━━━━━ Data lines

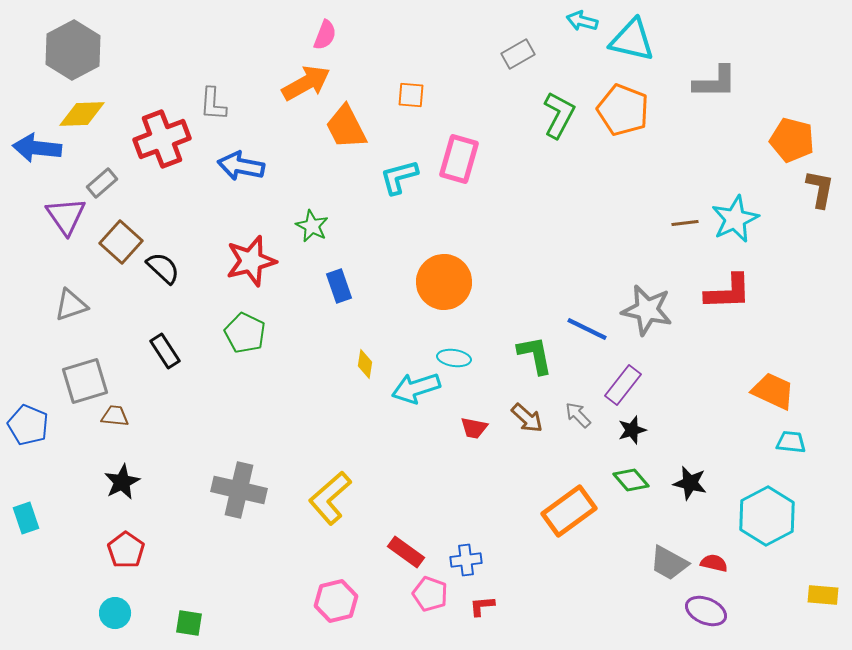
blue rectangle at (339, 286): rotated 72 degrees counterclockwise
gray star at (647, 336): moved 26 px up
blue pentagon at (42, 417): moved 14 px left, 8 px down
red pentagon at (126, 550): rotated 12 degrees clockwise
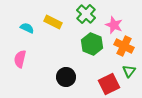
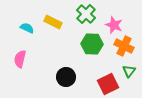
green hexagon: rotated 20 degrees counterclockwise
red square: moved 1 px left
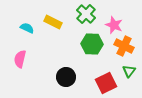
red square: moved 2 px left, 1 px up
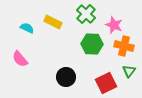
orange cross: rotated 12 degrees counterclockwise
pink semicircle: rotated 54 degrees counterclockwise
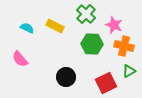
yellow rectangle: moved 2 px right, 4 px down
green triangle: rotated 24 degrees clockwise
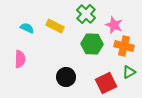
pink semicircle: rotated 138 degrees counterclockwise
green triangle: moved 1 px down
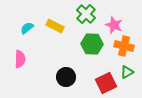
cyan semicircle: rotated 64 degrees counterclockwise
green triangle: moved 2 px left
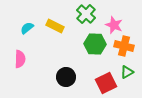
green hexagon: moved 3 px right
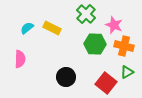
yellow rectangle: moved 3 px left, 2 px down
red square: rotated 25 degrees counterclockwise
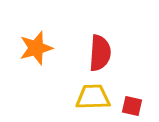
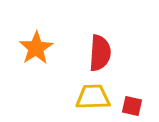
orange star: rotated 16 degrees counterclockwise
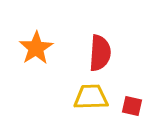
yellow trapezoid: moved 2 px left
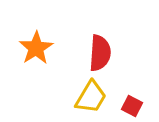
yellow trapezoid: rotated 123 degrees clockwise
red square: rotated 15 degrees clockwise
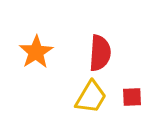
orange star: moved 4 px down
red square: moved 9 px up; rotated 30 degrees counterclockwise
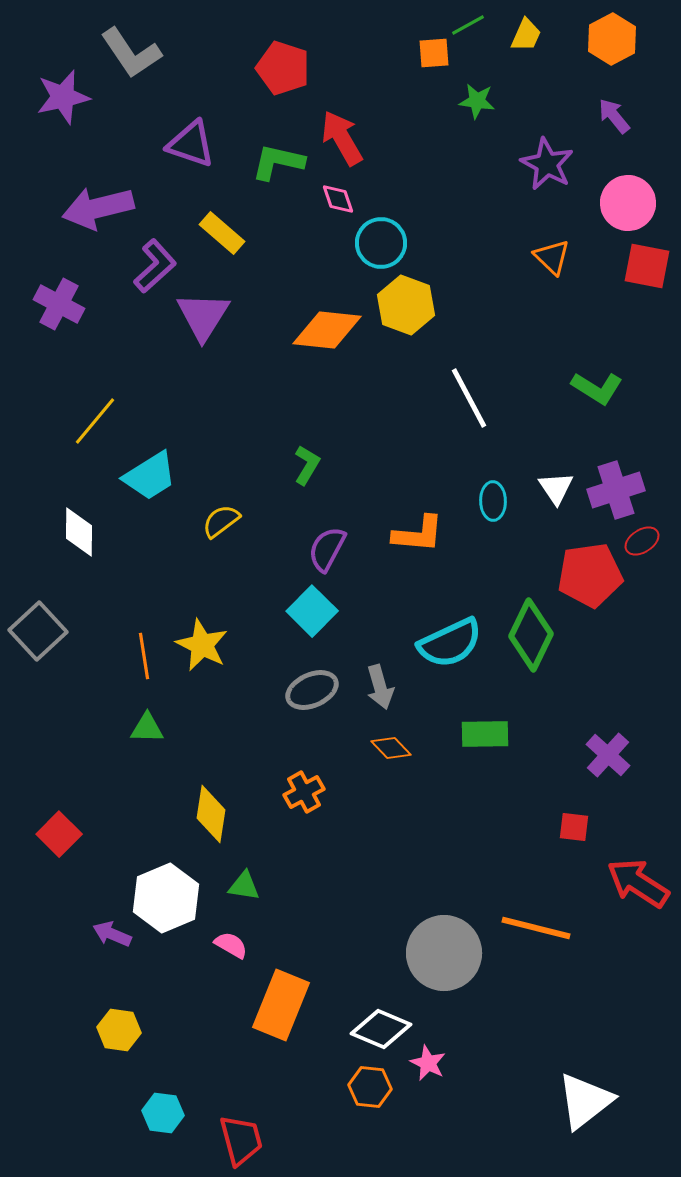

━━━━━━━━━━
━━━━━ Data lines

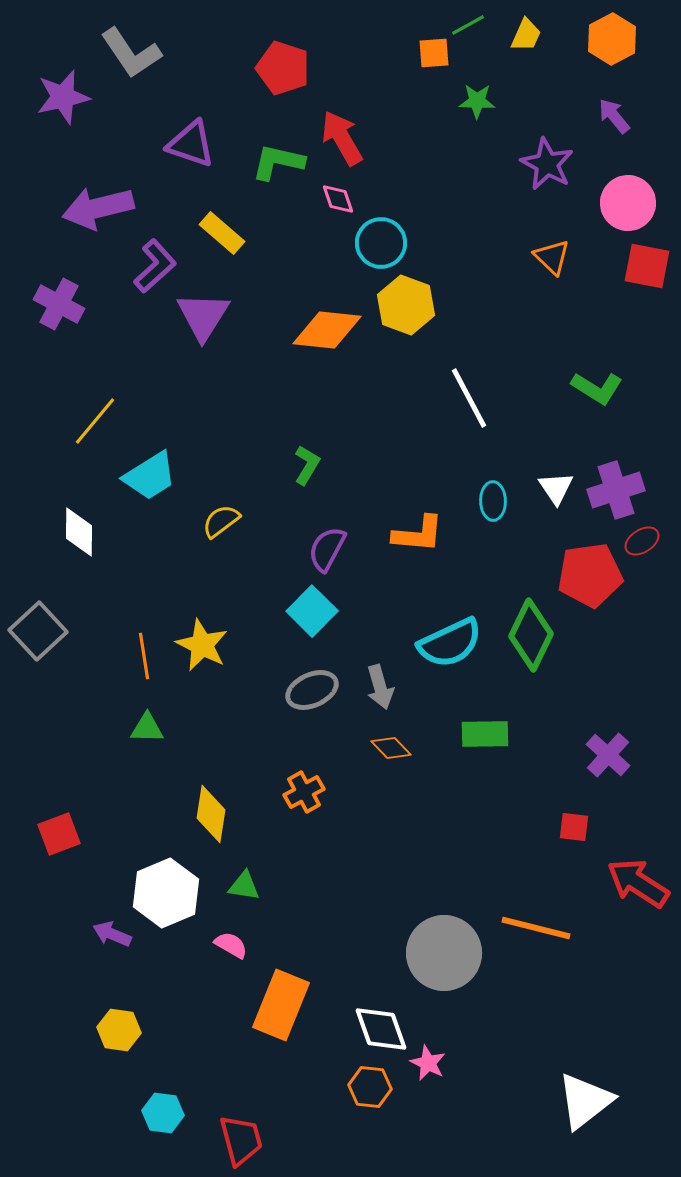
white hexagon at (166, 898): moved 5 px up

━━━━━━━━━━

## Challenge:
Quote the rows above word for word, starting at the one containing "yellow rectangle: moved 2 px right, 4 px down" and ending at the one containing "green hexagon: moved 3 px right". Leave the pictures out of your answer.

## The response:
yellow rectangle: moved 2 px right, 4 px down
green triangle: rotated 24 degrees clockwise
pink semicircle: rotated 138 degrees counterclockwise
green triangle: moved 1 px down
cyan semicircle: rotated 64 degrees counterclockwise
green triangle: moved 2 px left
green hexagon: moved 3 px right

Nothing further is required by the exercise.